Work instructions
Word for word, reproduce the records that follow.

= Beginning of Section =

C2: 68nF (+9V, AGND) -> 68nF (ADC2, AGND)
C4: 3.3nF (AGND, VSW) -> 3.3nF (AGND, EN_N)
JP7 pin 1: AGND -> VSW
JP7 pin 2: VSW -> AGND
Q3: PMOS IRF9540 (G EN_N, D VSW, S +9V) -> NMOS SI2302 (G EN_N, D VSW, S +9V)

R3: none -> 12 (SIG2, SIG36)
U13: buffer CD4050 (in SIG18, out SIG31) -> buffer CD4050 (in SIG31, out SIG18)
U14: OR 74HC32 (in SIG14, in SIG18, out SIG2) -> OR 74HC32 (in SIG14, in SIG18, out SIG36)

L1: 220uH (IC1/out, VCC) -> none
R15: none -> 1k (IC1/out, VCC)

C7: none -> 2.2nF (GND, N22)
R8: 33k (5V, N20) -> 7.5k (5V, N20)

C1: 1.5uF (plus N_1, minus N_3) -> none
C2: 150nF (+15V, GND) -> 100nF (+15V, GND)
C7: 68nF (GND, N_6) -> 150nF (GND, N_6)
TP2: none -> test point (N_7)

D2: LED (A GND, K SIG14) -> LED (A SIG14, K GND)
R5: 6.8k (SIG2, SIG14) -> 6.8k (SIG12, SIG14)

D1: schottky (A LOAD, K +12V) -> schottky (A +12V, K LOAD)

= End of Section =

Solution to this task
C2: 68nF (+9V, AGND) -> 68nF (ADC2, AGND)
C4: 3.3nF (AGND, VSW) -> 3.3nF (AGND, EN_N)
JP7 pin 1: AGND -> VSW
JP7 pin 2: VSW -> AGND
Q3: PMOS IRF9540 (G EN_N, D VSW, S +9V) -> NMOS SI2302 (G EN_N, D VSW, S +9V)

R3: none -> 12 (SIG2, SIG36)
U13: buffer CD4050 (in SIG18, out SIG31) -> buffer CD4050 (in SIG31, out SIG18)
U14: OR 74HC32 (in SIG14, in SIG18, out SIG2) -> OR 74HC32 (in SIG14, in SIG18, out SIG36)

L1: 220uH (IC1/out, VCC) -> none
R15: none -> 1k (IC1/out, VCC)

C7: none -> 2.2nF (GND, N22)
R8: 33k (5V, N20) -> 7.5k (5V, N20)

C1: 1.5uF (plus N_1, minus N_3) -> none
C2: 150nF (+15V, GND) -> 100nF (+15V, GND)
C7: 68nF (GND, N_6) -> 150nF (GND, N_6)
TP2: none -> test point (N_7)

D2: LED (A GND, K SIG14) -> LED (A SIG14, K GND)
R5: 6.8k (SIG2, SIG14) -> 6.8k (SIG12, SIG14)

D1: schottky (A LOAD, K +12V) -> schottky (A +12V, K LOAD)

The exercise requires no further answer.